▸ **Exercise objective**: Each record needs to be transcribed word for word, though without its pictures.

▸ **Excerpted records**:
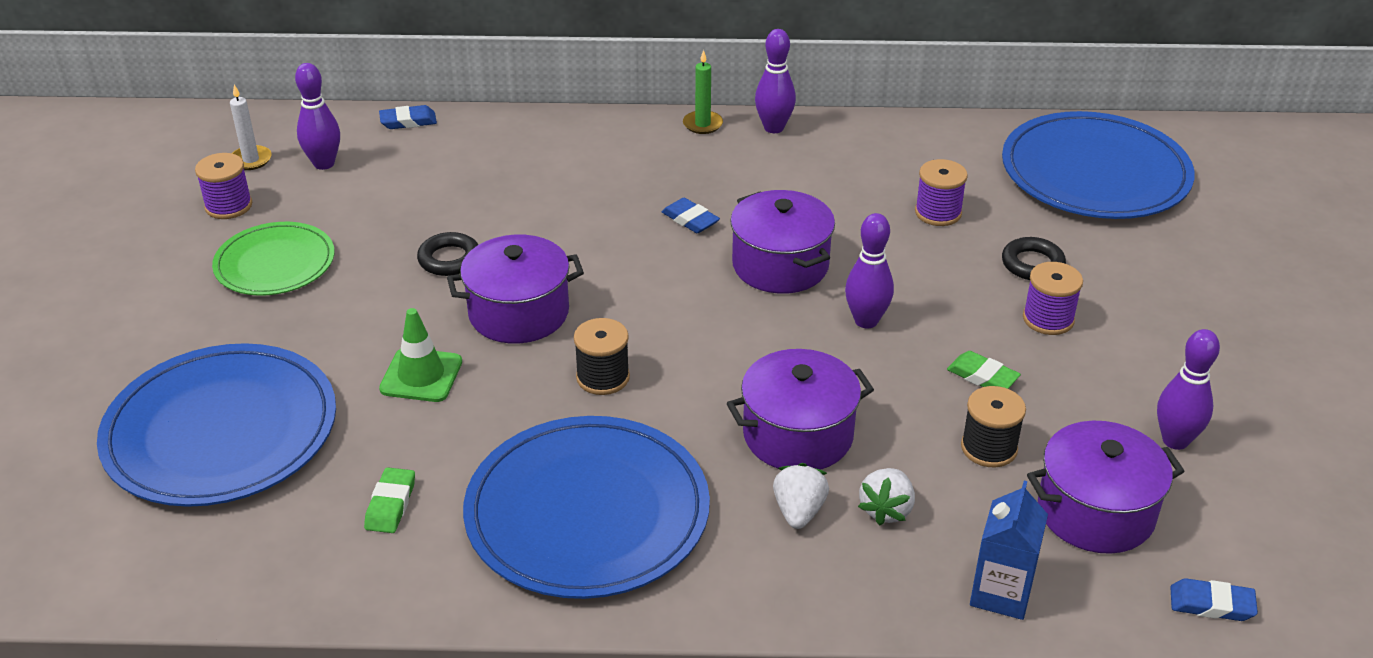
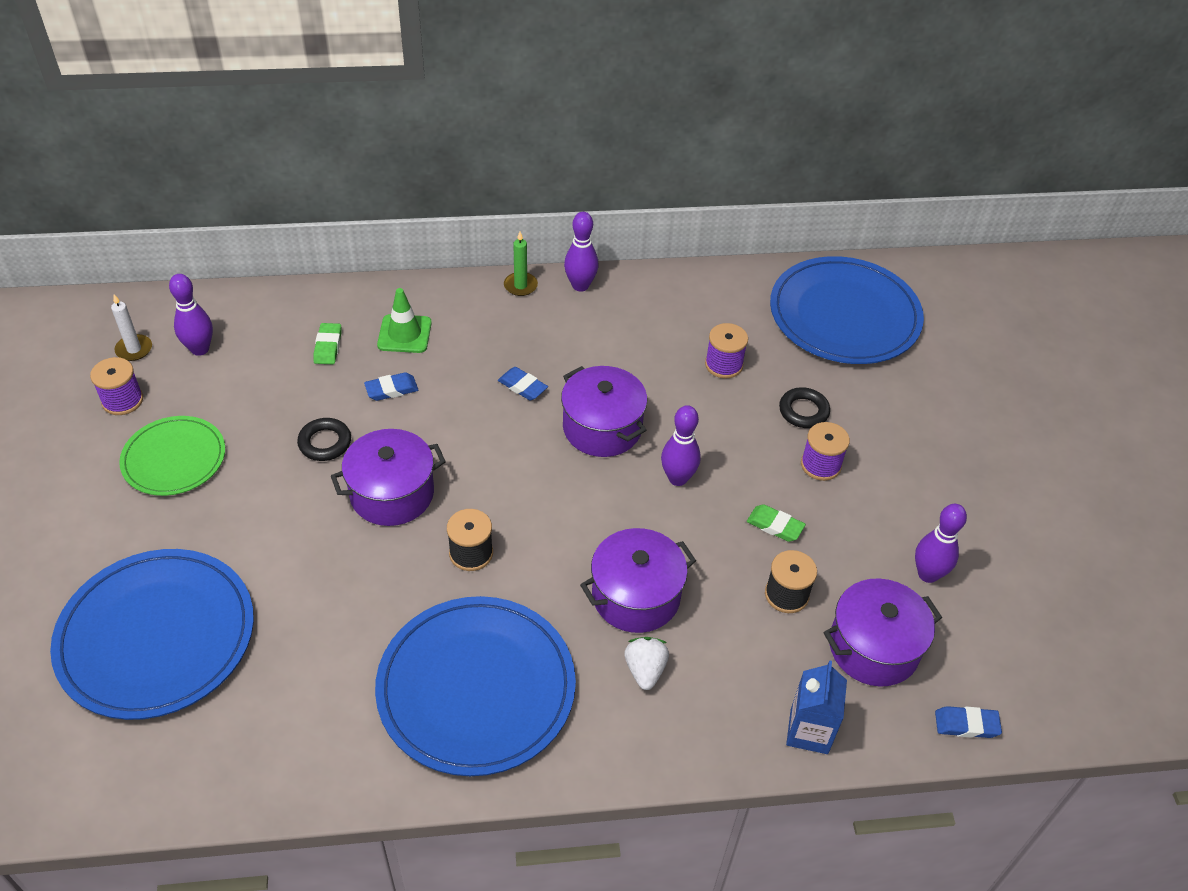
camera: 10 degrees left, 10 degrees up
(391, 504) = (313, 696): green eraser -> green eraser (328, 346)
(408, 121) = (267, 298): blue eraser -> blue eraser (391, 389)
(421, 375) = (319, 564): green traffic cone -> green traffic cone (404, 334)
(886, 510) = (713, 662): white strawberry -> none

▸ **Result of this task**:
camera: 10 degrees left, 10 degrees up
(391, 504) = (313, 696): green eraser -> green eraser (328, 346)
(408, 121) = (267, 298): blue eraser -> blue eraser (391, 389)
(421, 375) = (319, 564): green traffic cone -> green traffic cone (404, 334)
(886, 510) = (713, 662): white strawberry -> none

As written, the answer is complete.